### ACTIVITY
Below is a listing to repeat exactly, with its pictures left out.

### DATA EXCERPT
————

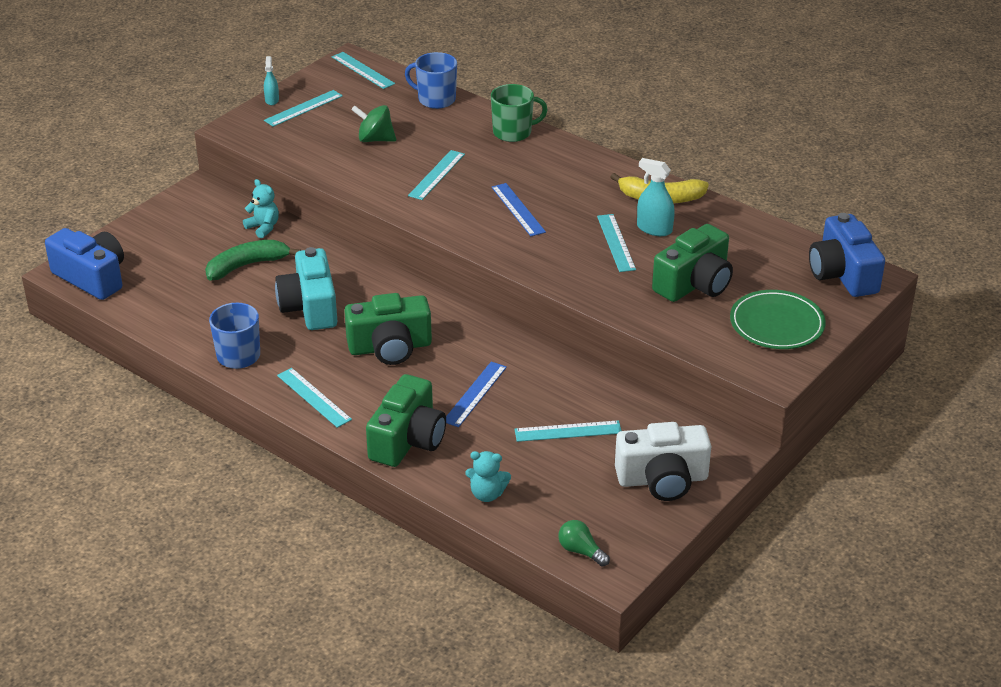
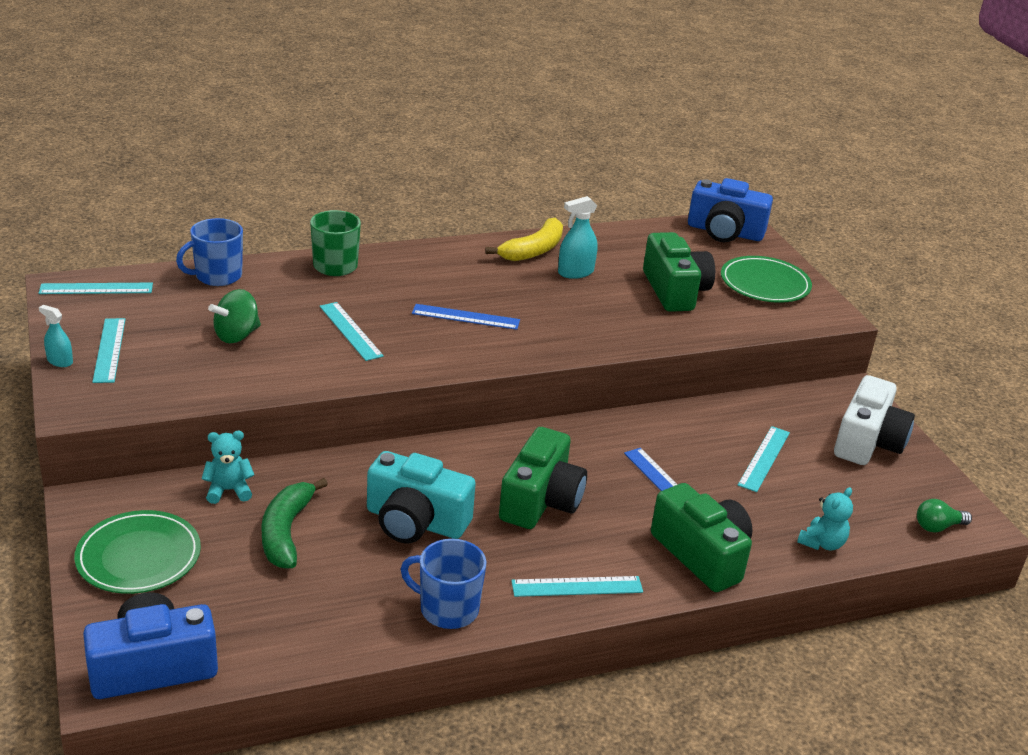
camera: 60 degrees left, 5 degrees down
(172, 228) = (139, 556): none -> green plate
(616, 242) = (575, 296): turquoise ruler -> none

————

### WRITTEN RESPONSE
camera: 60 degrees left, 5 degrees down
(172, 228) = (139, 556): none -> green plate
(616, 242) = (575, 296): turquoise ruler -> none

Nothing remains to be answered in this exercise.